• **PROMPT**: Look through the data below and work out how many lines contain the string "VBUS". Give the number alone.

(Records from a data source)
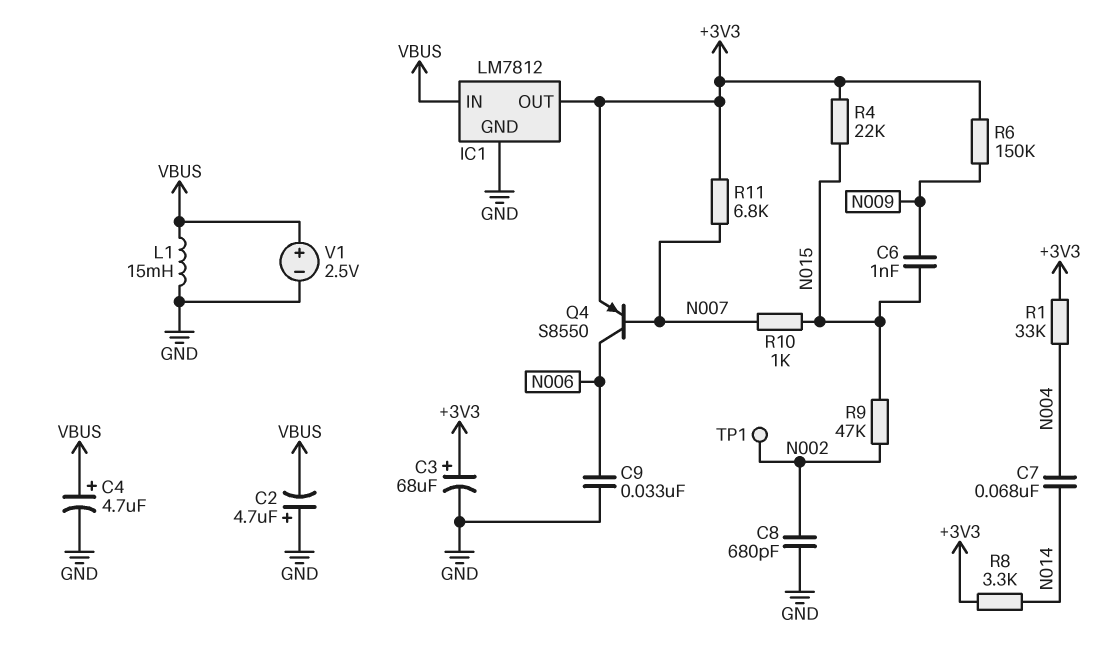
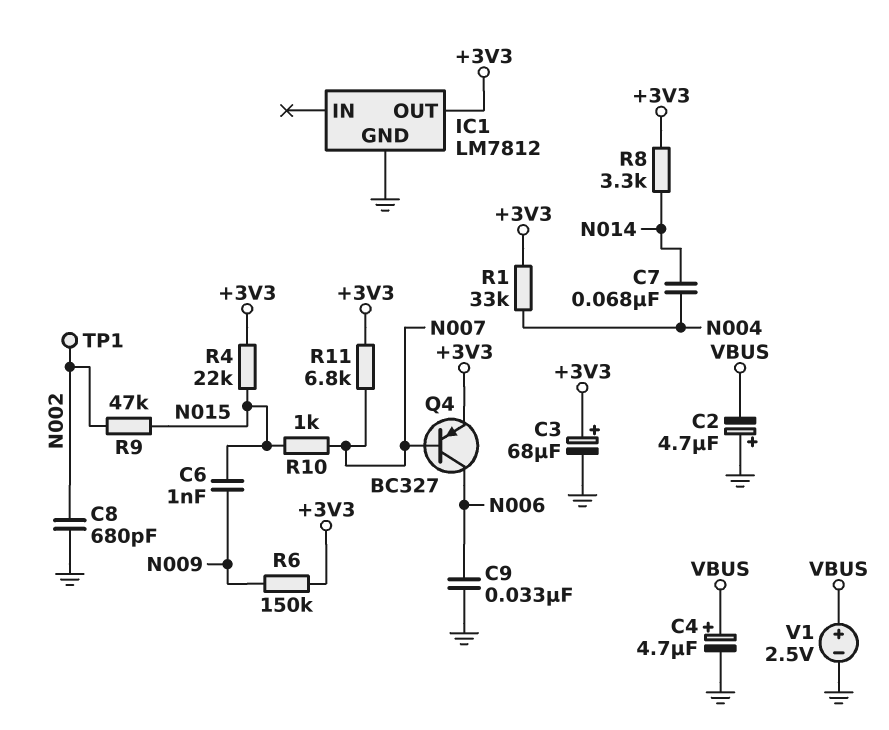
IC1 pin IN: VBUS -> none
L1: 15mH (GND, VBUS) -> none
Q4: PNP S8550 (B N007, C N006, E +3V3) -> PNP BC327 (B N007, C N006, E +3V3)

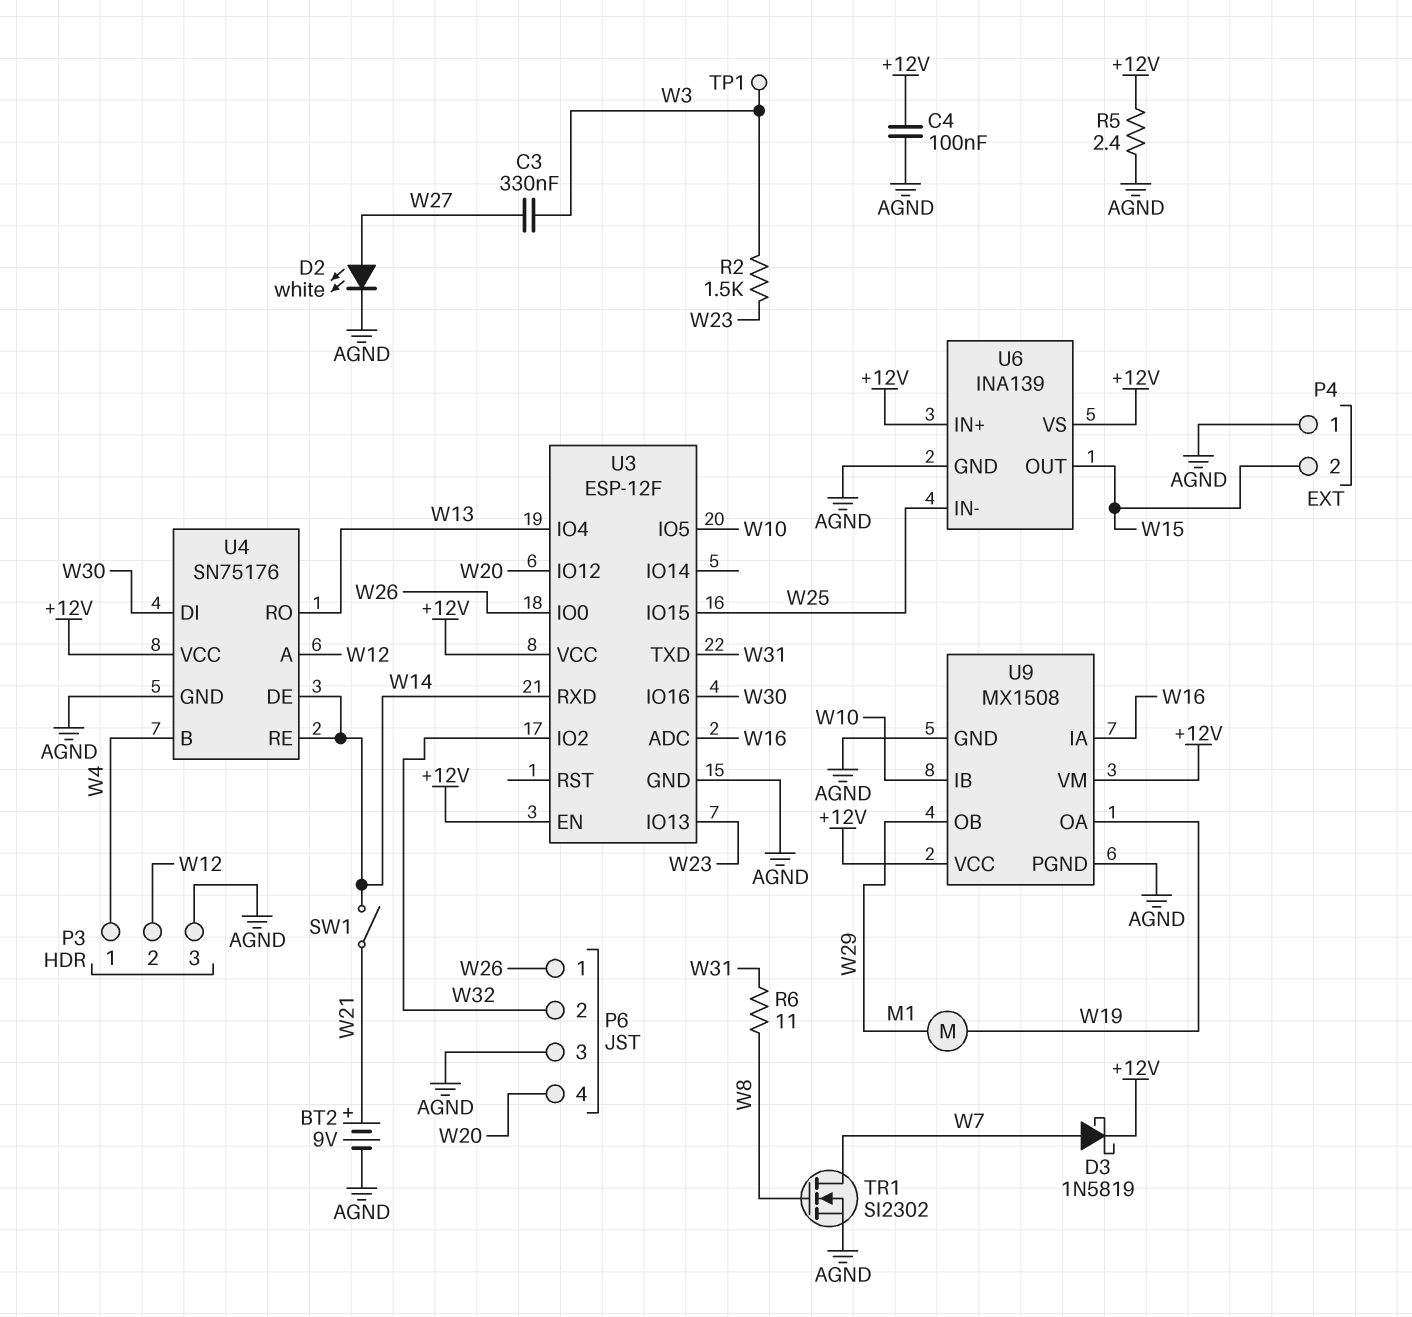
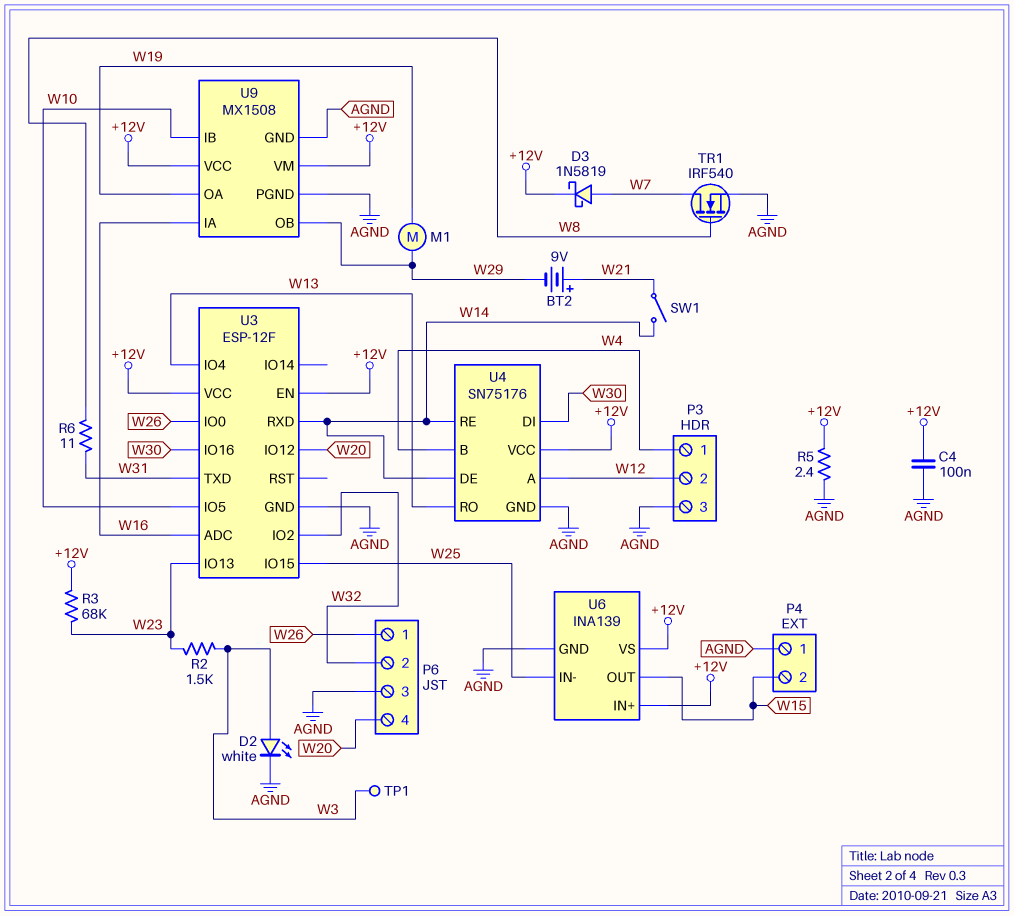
BT2: 9V (plus W21, minus AGND) -> 9V (plus W21, minus W29)
C3: 330nF (W3, W27) -> none
D2: LED white (A W27, K AGND) -> LED white (A W3, K AGND)
R3: none -> 68k (+12V, W23)
TR1: NMOS SI2302 (G W8, D W7, S AGND) -> NMOS IRF540 (G W8, D W7, S AGND)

• **WRITTEN SOLUTION**: 2